Data listing |
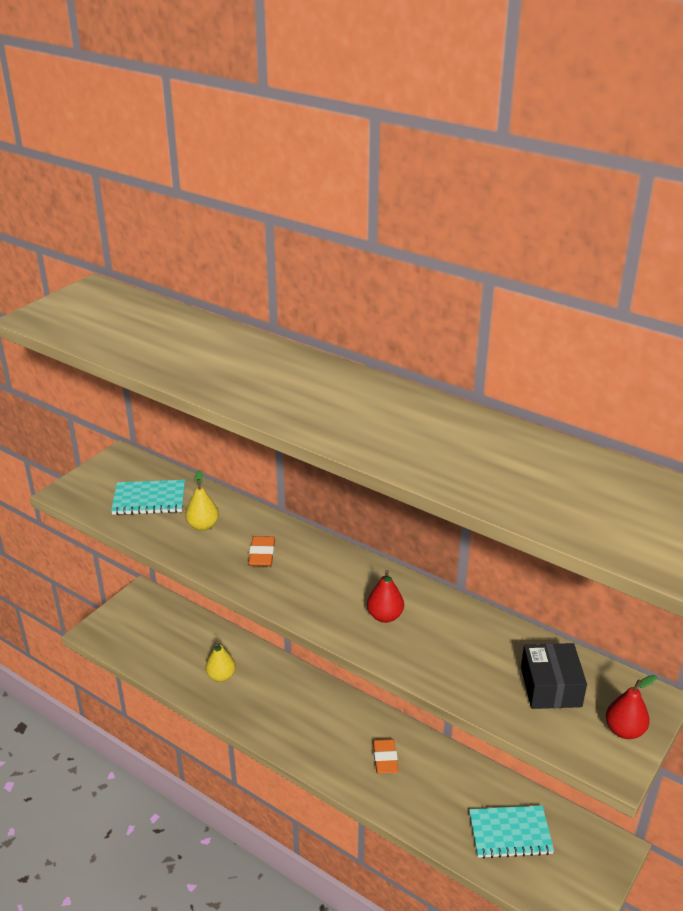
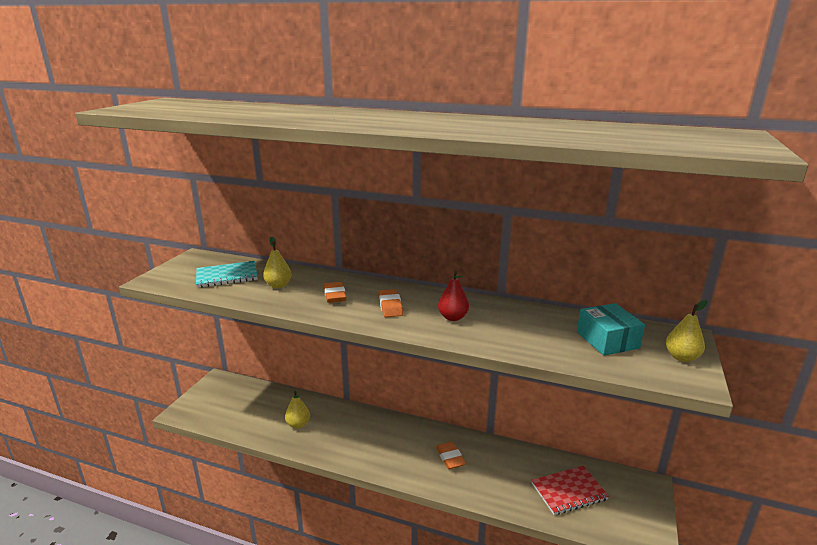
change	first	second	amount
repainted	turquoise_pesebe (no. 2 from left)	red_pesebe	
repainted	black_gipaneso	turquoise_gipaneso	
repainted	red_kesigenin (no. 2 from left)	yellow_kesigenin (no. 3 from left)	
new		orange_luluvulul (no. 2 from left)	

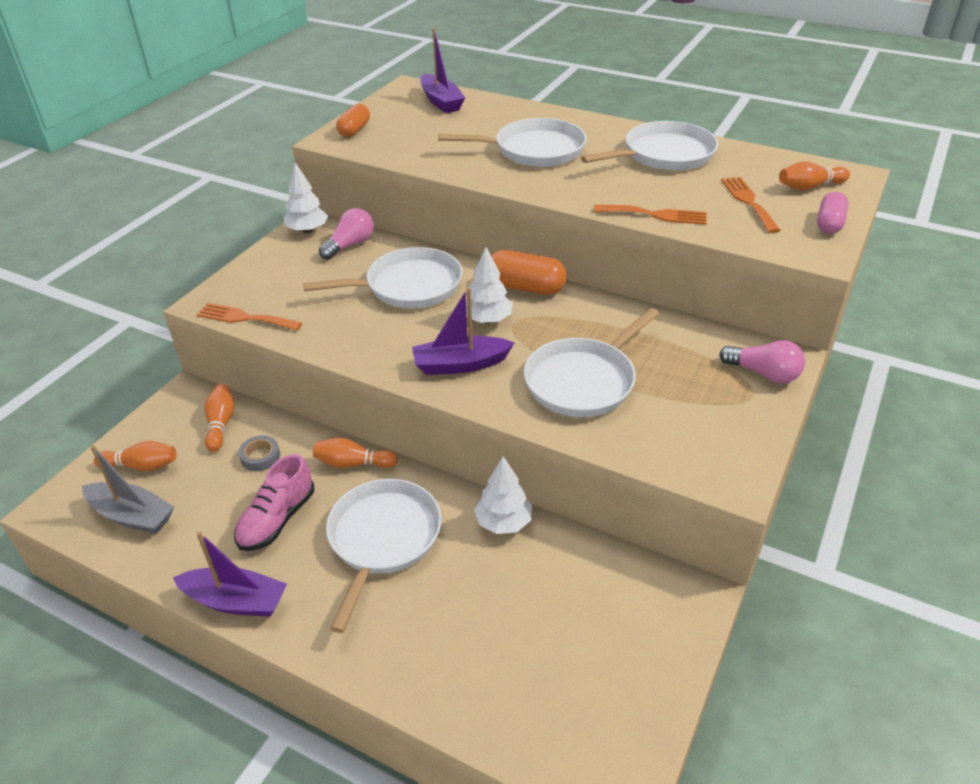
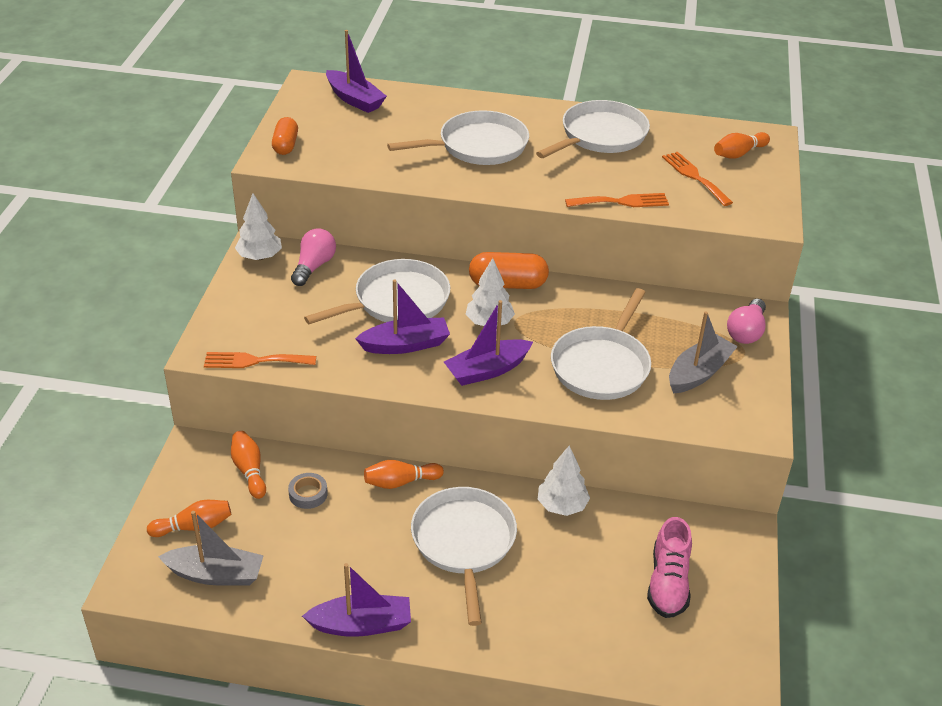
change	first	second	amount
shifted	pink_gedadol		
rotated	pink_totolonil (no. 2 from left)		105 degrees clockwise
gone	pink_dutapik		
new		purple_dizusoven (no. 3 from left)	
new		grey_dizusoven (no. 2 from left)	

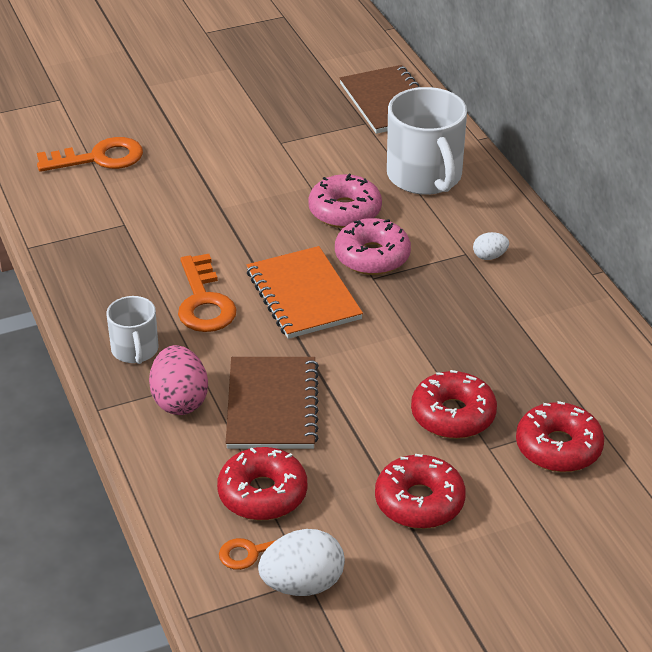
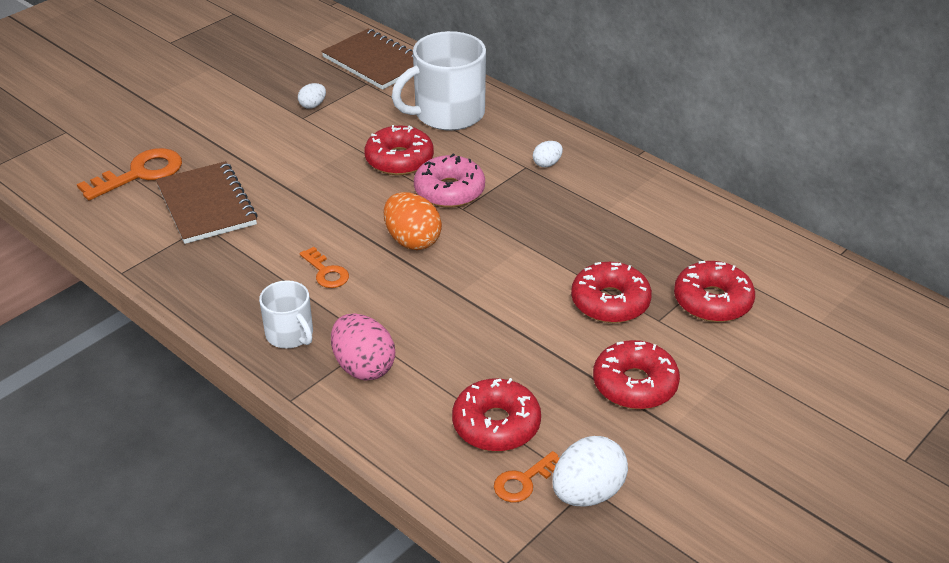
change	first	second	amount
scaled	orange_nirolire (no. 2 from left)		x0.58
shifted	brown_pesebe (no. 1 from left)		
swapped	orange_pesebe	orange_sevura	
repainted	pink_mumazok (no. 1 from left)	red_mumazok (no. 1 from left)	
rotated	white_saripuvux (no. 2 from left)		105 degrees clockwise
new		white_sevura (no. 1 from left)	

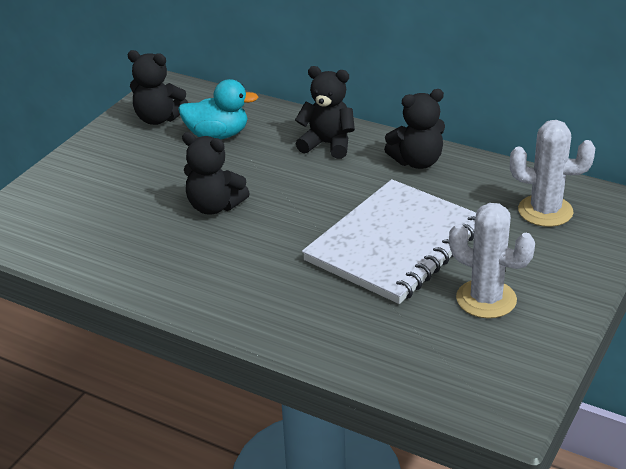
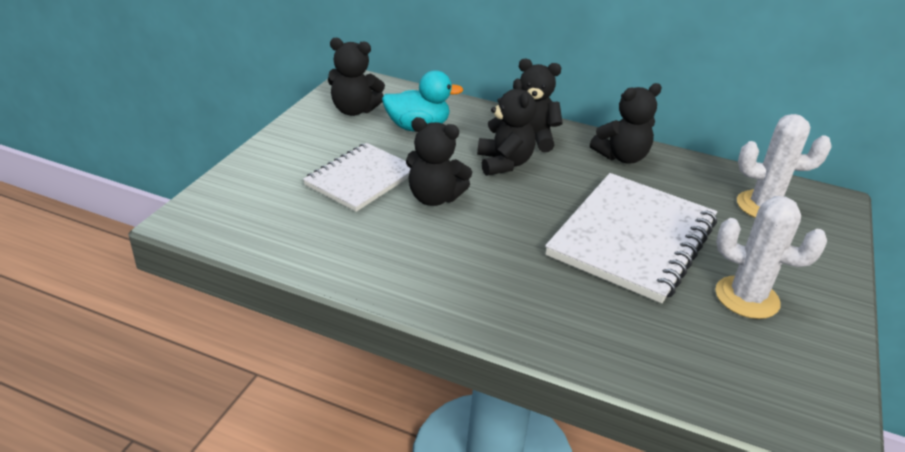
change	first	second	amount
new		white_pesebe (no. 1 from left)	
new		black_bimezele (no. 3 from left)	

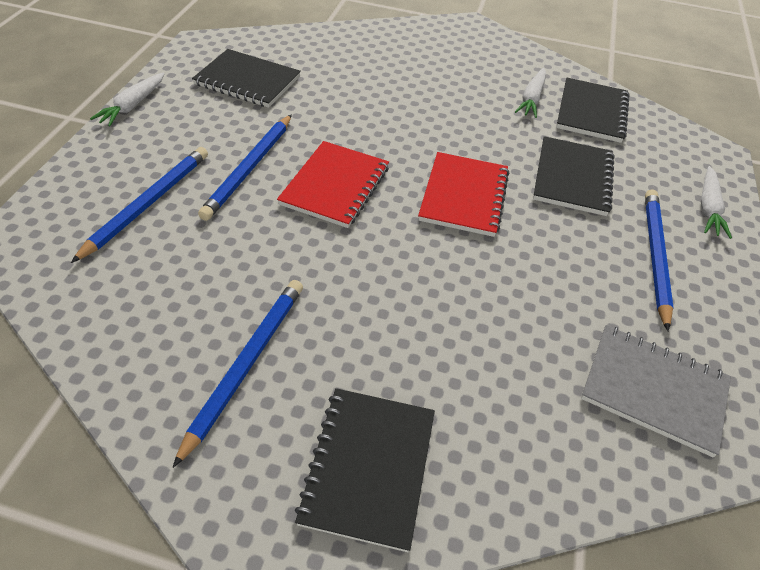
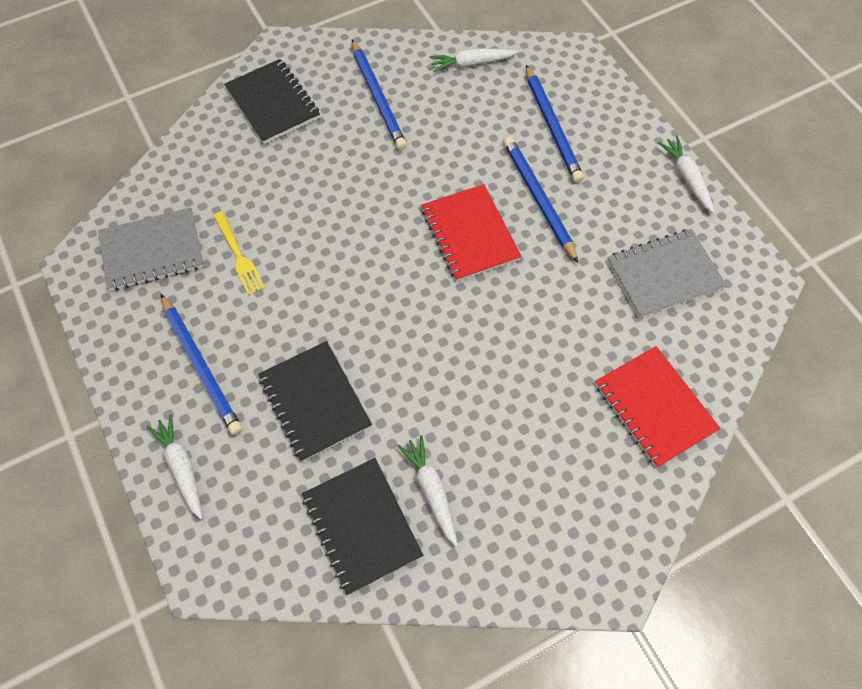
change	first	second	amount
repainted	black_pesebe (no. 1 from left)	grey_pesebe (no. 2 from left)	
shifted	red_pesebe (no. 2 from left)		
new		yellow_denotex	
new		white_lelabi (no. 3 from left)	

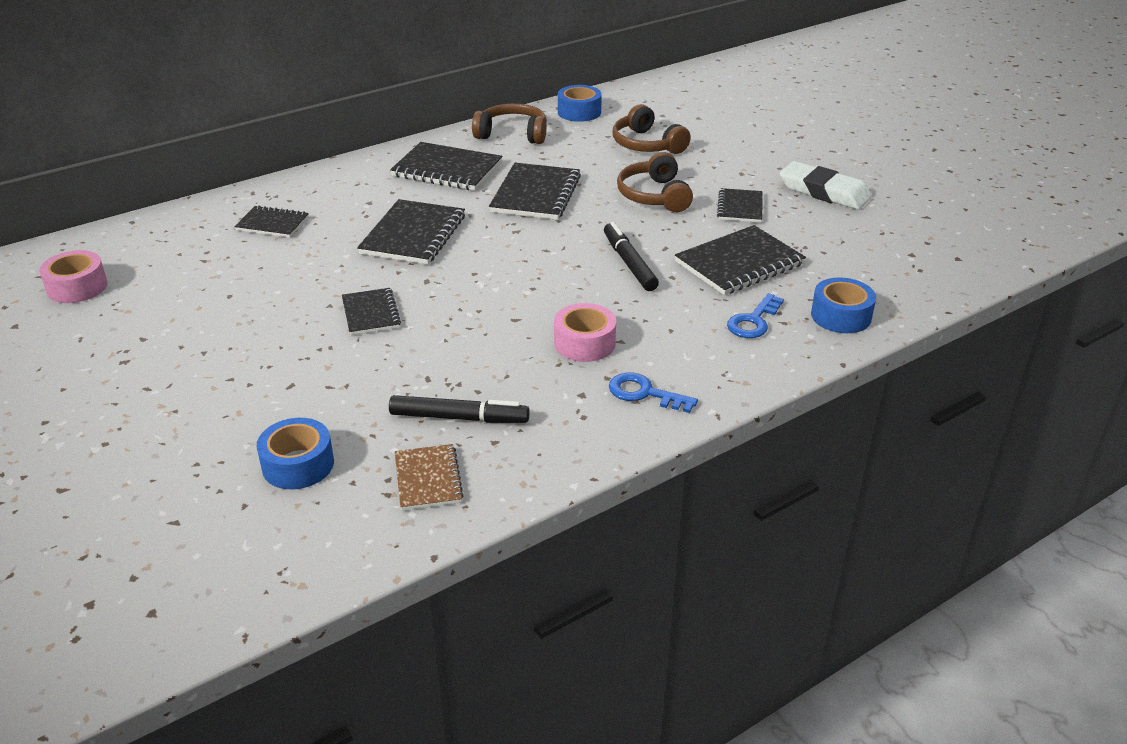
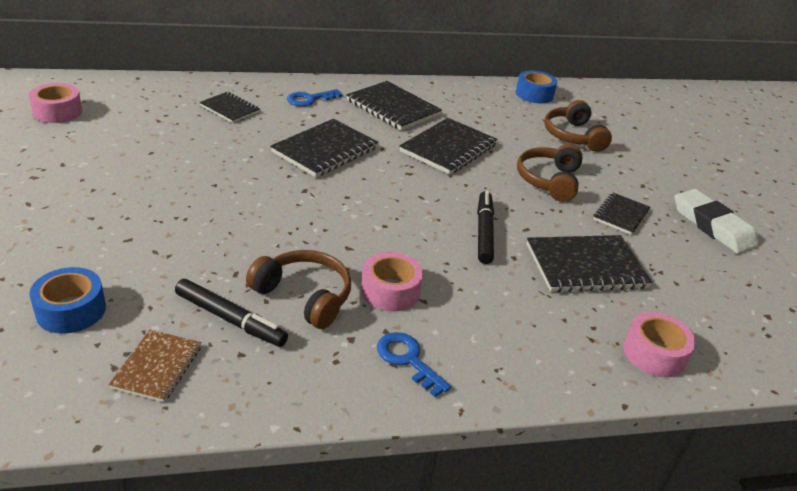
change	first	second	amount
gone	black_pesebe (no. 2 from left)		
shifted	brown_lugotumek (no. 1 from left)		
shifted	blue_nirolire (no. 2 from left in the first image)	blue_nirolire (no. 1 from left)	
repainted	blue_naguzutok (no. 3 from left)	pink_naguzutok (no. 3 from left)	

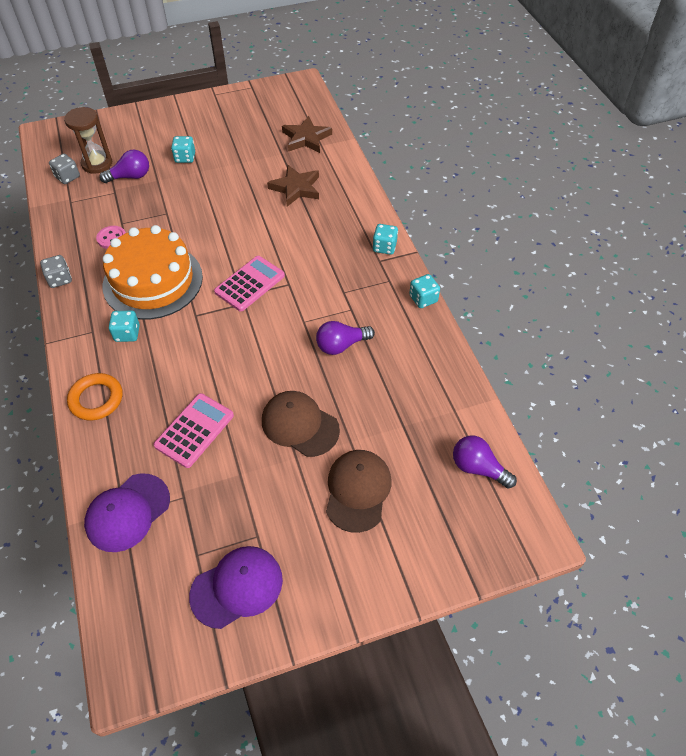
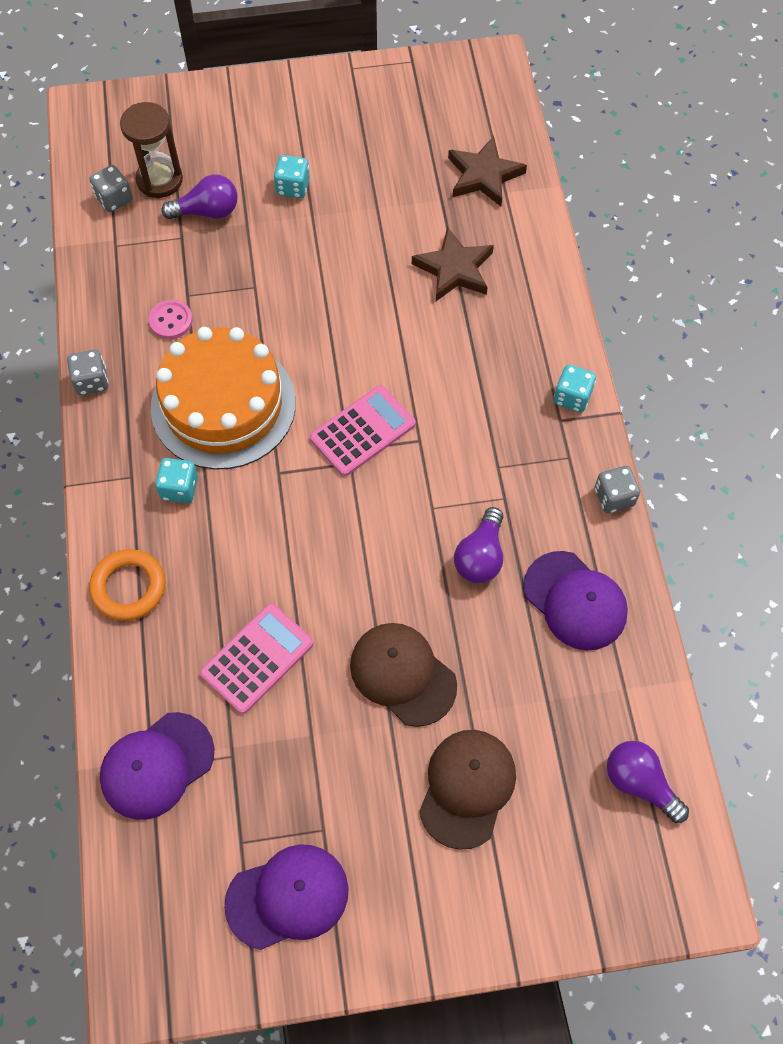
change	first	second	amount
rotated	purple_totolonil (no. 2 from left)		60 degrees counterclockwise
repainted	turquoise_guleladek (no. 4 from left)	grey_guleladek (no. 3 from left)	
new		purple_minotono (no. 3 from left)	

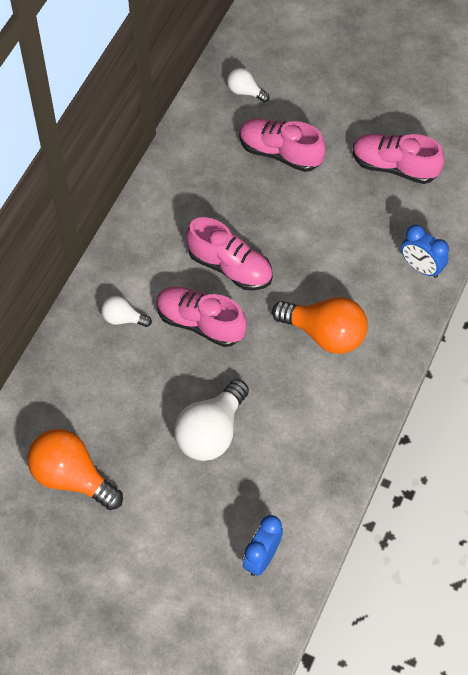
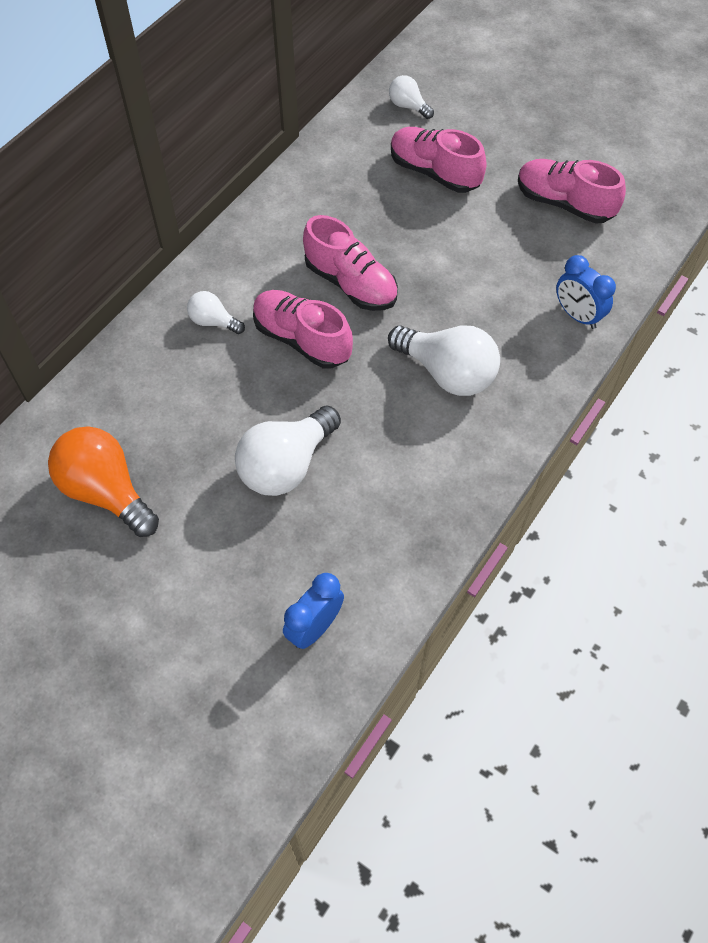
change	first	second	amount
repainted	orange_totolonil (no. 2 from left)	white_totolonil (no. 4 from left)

Required work | Please output all of the entries exactly as they appear, with no pictures.

Result |
change	first	second	amount
repainted	turquoise_pesebe (no. 2 from left)	red_pesebe	
repainted	black_gipaneso	turquoise_gipaneso	
repainted	red_kesigenin (no. 2 from left)	yellow_kesigenin (no. 3 from left)	
new		orange_luluvulul (no. 2 from left)	

change	first	second	amount
shifted	pink_gedadol		
rotated	pink_totolonil (no. 2 from left)		105 degrees clockwise
gone	pink_dutapik		
new		purple_dizusoven (no. 3 from left)	
new		grey_dizusoven (no. 2 from left)	

change	first	second	amount
scaled	orange_nirolire (no. 2 from left)		x0.58
shifted	brown_pesebe (no. 1 from left)		
swapped	orange_pesebe	orange_sevura	
repainted	pink_mumazok (no. 1 from left)	red_mumazok (no. 1 from left)	
rotated	white_saripuvux (no. 2 from left)		105 degrees clockwise
new		white_sevura (no. 1 from left)	

change	first	second	amount
new		white_pesebe (no. 1 from left)	
new		black_bimezele (no. 3 from left)	

change	first	second	amount
repainted	black_pesebe (no. 1 from left)	grey_pesebe (no. 2 from left)	
shifted	red_pesebe (no. 2 from left)		
new		yellow_denotex	
new		white_lelabi (no. 3 from left)	

change	first	second	amount
gone	black_pesebe (no. 2 from left)		
shifted	brown_lugotumek (no. 1 from left)		
shifted	blue_nirolire (no. 2 from left in the first image)	blue_nirolire (no. 1 from left)	
repainted	blue_naguzutok (no. 3 from left)	pink_naguzutok (no. 3 from left)	

change	first	second	amount
rotated	purple_totolonil (no. 2 from left)		60 degrees counterclockwise
repainted	turquoise_guleladek (no. 4 from left)	grey_guleladek (no. 3 from left)	
new		purple_minotono (no. 3 from left)	

change	first	second	amount
repainted	orange_totolonil (no. 2 from left)	white_totolonil (no. 4 from left)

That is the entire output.